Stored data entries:
◇ ◇ ◇ ◇ ◇

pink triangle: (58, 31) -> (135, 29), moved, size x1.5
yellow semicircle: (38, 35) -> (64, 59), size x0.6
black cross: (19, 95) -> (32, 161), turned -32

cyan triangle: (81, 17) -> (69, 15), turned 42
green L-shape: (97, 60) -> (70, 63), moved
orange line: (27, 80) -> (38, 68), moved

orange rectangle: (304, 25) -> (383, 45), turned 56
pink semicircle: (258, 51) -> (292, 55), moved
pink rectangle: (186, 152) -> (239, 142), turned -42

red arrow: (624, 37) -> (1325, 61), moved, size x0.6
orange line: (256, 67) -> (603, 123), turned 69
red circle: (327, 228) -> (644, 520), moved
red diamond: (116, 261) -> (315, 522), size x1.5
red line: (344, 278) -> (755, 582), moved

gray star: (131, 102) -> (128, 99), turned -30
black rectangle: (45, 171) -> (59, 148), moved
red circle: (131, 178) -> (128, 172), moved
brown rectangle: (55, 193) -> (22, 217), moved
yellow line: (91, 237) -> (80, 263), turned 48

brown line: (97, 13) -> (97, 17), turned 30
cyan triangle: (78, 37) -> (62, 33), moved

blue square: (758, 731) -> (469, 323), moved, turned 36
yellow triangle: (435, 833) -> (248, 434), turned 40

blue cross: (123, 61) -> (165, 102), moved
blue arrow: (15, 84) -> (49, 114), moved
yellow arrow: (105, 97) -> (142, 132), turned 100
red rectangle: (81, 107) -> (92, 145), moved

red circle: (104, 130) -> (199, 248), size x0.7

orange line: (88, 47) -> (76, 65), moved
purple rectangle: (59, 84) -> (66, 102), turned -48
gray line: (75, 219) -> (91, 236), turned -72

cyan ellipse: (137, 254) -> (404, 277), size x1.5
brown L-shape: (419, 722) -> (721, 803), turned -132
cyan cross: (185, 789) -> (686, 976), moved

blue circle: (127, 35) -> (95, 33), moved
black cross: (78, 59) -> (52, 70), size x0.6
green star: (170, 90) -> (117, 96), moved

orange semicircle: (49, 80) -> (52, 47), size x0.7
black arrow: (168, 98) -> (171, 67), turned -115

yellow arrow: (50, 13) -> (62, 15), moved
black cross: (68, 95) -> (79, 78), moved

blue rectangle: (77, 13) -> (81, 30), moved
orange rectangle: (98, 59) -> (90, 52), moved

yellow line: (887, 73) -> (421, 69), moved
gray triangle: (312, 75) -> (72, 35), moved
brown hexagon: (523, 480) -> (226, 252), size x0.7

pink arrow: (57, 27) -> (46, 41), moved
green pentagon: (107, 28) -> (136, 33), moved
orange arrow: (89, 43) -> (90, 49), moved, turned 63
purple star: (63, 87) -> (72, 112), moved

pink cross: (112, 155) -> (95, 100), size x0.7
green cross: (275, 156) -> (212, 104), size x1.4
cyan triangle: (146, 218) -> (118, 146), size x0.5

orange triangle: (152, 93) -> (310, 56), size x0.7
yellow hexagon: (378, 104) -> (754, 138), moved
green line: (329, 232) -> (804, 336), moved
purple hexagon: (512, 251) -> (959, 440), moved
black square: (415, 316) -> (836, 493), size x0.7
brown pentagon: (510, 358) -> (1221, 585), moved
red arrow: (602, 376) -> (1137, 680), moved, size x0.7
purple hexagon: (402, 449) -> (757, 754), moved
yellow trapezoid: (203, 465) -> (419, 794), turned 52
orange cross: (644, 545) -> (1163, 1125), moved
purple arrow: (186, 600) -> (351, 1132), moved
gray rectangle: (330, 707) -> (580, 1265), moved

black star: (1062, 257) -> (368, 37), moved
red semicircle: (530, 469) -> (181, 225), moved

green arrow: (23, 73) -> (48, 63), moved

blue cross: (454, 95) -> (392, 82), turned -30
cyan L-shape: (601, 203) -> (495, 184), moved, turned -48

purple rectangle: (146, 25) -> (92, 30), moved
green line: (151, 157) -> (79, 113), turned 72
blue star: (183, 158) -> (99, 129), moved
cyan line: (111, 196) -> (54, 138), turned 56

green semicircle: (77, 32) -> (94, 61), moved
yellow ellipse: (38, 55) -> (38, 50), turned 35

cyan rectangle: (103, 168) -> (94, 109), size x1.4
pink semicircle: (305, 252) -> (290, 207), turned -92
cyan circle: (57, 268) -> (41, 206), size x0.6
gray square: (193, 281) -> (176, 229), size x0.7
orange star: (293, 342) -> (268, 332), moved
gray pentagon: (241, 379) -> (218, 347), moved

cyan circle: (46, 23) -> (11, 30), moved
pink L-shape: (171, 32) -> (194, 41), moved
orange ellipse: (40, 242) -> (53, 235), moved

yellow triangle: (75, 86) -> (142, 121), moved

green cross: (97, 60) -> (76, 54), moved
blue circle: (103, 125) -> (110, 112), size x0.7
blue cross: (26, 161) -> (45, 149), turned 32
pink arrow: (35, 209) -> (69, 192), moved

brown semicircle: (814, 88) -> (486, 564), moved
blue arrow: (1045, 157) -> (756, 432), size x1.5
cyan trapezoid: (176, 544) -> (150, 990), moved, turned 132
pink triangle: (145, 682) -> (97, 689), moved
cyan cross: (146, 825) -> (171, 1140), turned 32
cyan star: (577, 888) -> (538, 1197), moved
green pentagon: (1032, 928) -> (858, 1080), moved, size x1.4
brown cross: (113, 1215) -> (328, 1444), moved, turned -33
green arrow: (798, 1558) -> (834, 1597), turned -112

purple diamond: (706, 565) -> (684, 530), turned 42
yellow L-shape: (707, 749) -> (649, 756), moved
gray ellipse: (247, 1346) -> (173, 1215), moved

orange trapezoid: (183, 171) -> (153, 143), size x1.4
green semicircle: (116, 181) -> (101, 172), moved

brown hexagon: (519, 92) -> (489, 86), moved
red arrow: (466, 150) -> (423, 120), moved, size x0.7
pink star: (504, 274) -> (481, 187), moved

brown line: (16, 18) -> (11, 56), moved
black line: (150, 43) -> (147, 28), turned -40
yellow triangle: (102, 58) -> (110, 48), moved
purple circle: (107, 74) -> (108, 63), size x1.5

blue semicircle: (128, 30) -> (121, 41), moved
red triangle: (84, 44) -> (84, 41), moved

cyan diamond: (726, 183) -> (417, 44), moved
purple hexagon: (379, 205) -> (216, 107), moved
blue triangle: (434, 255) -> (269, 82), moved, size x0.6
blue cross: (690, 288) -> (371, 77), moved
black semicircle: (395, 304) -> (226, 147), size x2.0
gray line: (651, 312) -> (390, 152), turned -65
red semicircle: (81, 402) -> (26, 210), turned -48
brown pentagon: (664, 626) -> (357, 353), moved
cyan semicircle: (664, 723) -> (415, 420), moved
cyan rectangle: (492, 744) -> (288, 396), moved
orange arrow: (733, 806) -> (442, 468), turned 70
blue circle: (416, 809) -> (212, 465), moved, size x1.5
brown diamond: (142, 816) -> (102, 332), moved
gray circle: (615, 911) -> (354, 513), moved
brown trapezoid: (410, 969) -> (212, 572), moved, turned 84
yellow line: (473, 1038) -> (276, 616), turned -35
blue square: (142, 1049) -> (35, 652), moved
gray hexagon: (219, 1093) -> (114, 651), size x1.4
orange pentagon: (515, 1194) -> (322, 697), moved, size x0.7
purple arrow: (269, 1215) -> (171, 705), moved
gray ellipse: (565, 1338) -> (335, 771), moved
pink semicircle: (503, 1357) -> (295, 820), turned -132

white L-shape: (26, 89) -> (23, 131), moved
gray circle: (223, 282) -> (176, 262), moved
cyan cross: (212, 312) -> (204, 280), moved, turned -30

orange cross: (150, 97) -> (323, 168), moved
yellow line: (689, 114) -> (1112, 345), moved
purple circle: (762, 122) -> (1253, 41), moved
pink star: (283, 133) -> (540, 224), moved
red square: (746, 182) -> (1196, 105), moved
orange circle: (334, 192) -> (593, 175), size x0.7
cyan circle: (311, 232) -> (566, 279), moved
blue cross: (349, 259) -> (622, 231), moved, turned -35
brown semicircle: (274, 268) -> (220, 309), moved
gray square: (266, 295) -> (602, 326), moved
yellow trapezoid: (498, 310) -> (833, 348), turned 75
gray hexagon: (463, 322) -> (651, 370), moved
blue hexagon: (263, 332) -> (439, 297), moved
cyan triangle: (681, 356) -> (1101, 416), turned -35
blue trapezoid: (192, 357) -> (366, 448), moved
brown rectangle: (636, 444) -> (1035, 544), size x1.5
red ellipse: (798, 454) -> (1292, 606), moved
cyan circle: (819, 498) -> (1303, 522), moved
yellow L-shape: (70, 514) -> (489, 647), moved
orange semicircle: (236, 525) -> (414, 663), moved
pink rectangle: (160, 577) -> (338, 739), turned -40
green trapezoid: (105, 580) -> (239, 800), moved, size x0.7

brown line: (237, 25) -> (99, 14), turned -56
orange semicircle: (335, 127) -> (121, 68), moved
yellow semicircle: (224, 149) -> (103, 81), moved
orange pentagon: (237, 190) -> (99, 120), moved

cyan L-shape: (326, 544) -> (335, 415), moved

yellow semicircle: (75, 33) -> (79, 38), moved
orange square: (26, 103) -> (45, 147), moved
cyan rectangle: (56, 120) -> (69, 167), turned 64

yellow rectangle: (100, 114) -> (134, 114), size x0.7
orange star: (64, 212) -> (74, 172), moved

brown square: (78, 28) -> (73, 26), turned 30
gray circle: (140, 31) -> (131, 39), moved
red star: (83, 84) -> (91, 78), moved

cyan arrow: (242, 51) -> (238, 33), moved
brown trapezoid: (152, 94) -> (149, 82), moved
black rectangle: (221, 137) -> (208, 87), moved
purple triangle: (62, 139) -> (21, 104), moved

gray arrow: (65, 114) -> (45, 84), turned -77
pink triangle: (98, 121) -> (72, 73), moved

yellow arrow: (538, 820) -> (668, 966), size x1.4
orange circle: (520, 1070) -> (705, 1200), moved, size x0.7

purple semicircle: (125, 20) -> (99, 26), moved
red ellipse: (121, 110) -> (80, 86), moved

◇ ◇ ◇ ◇ ◇

◆ **What to do**: Lines in the data that hold "hexagon" must be located and copied.

◆ **Response box**:
brown hexagon: (523, 480) -> (226, 252), size x0.7
yellow hexagon: (378, 104) -> (754, 138), moved
purple hexagon: (512, 251) -> (959, 440), moved
purple hexagon: (402, 449) -> (757, 754), moved
brown hexagon: (519, 92) -> (489, 86), moved
purple hexagon: (379, 205) -> (216, 107), moved
gray hexagon: (219, 1093) -> (114, 651), size x1.4
gray hexagon: (463, 322) -> (651, 370), moved
blue hexagon: (263, 332) -> (439, 297), moved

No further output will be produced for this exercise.